> **What the exercise asks**: Lines below that include the word "none" should each be copied.

Start of Information provided

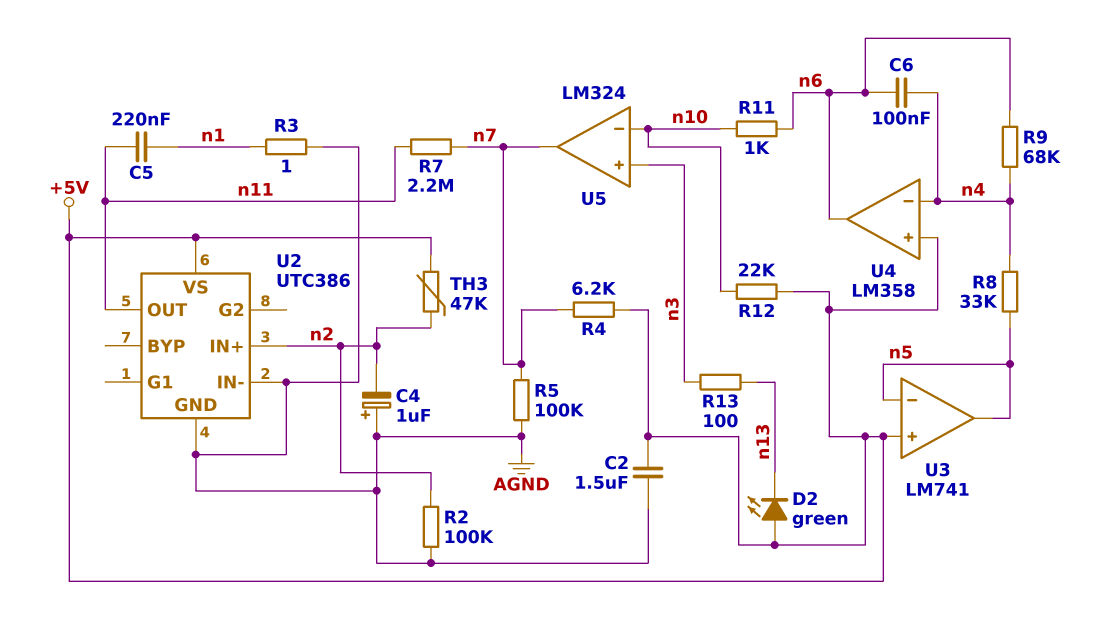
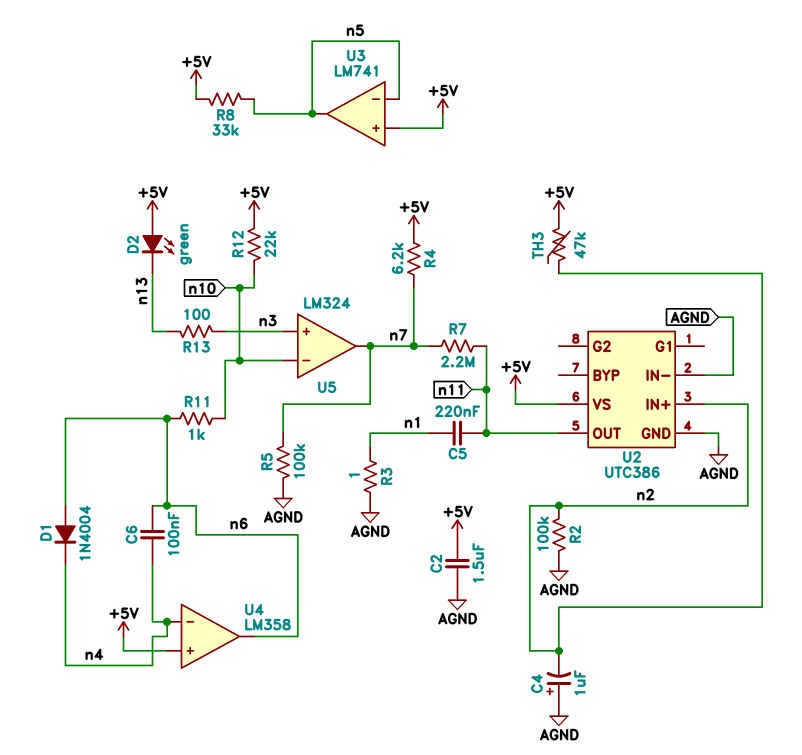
D1: none -> diode 1N4004 (A n6, K n4)
R8: 33k (n4, n5) -> 33k (+5V, n5)
R9: 68k (n4, n6) -> none

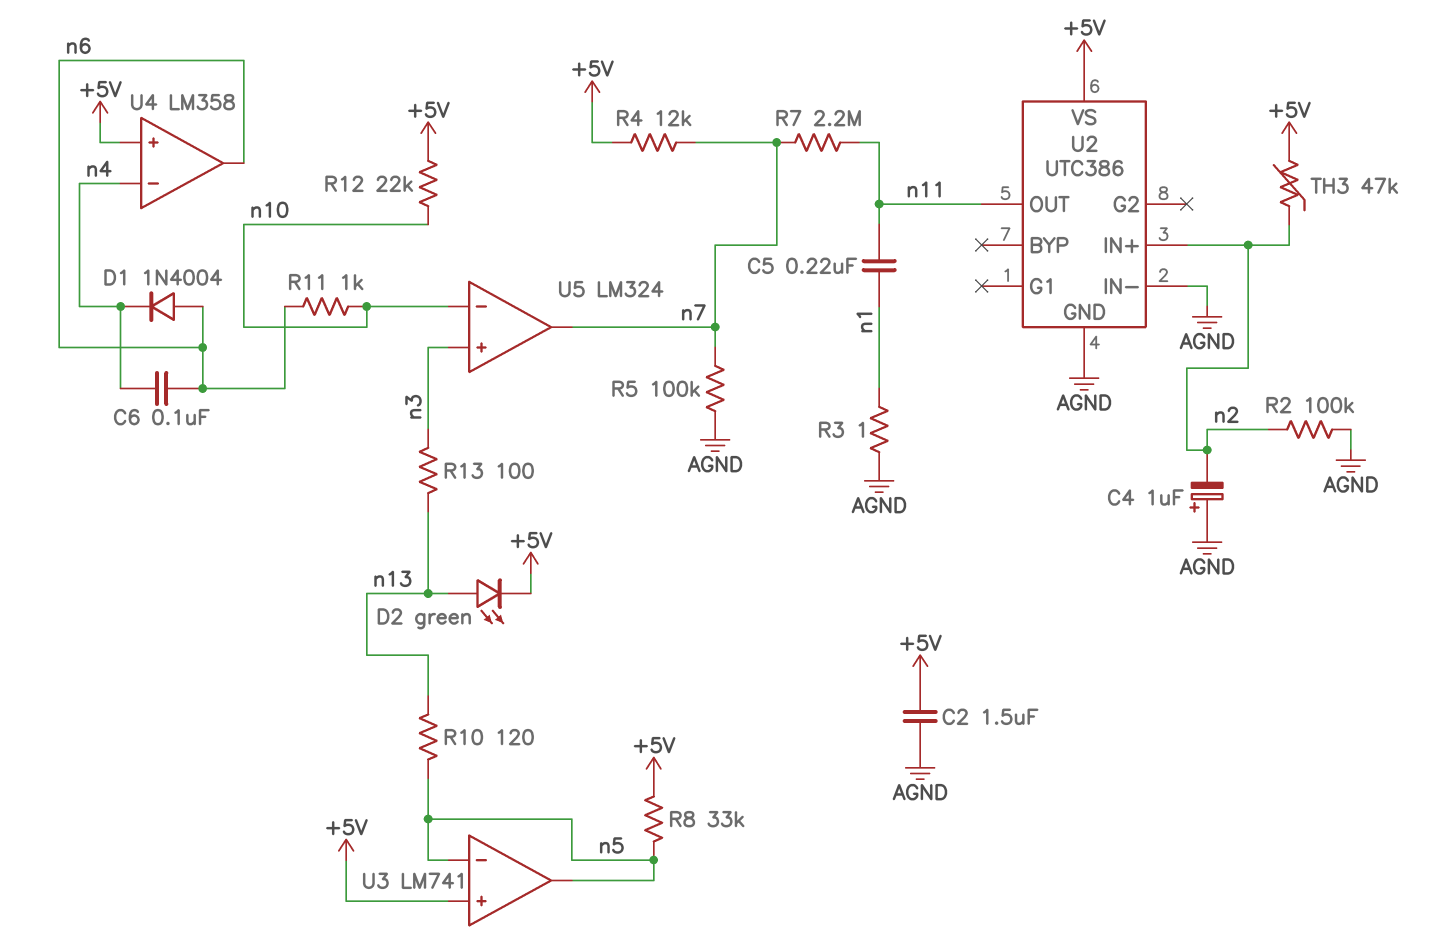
D2: LED green (A +5V, K n13) -> LED green (A n13, K +5V)
R4: 6.2k (+5V, n7) -> 12k (+5V, n7)
R10: none -> 120 (n5, n13)

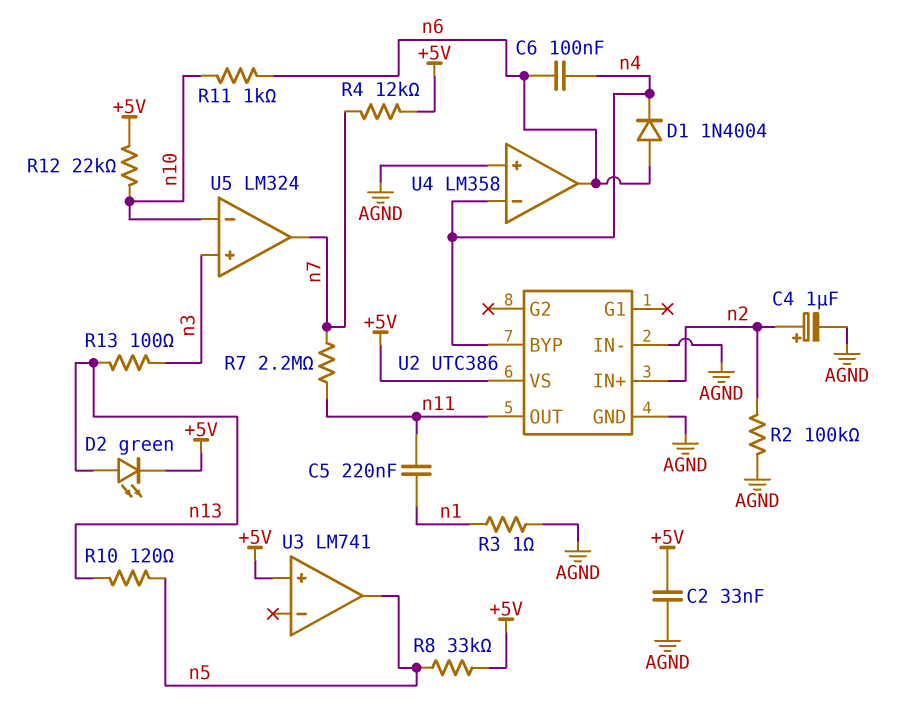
C2: 1.5uF (+5V, AGND) -> 33nF (+5V, AGND)
C4: 1uF (plus AGND, minus n2) -> 1uF (plus n2, minus AGND)
R5: 100k (AGND, n7) -> none
TH3: 47k (+5V, n2) -> none
U2 pin BYP: none -> n4
U3 pin in-: n5 -> none
U4 pin in+: +5V -> AGND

End of Information provided

> **Expected answer**:
D1: none -> diode 1N4004 (A n6, K n4)
R9: 68k (n4, n6) -> none
R10: none -> 120 (n5, n13)
R5: 100k (AGND, n7) -> none
TH3: 47k (+5V, n2) -> none
U2 pin BYP: none -> n4
U3 pin in-: n5 -> none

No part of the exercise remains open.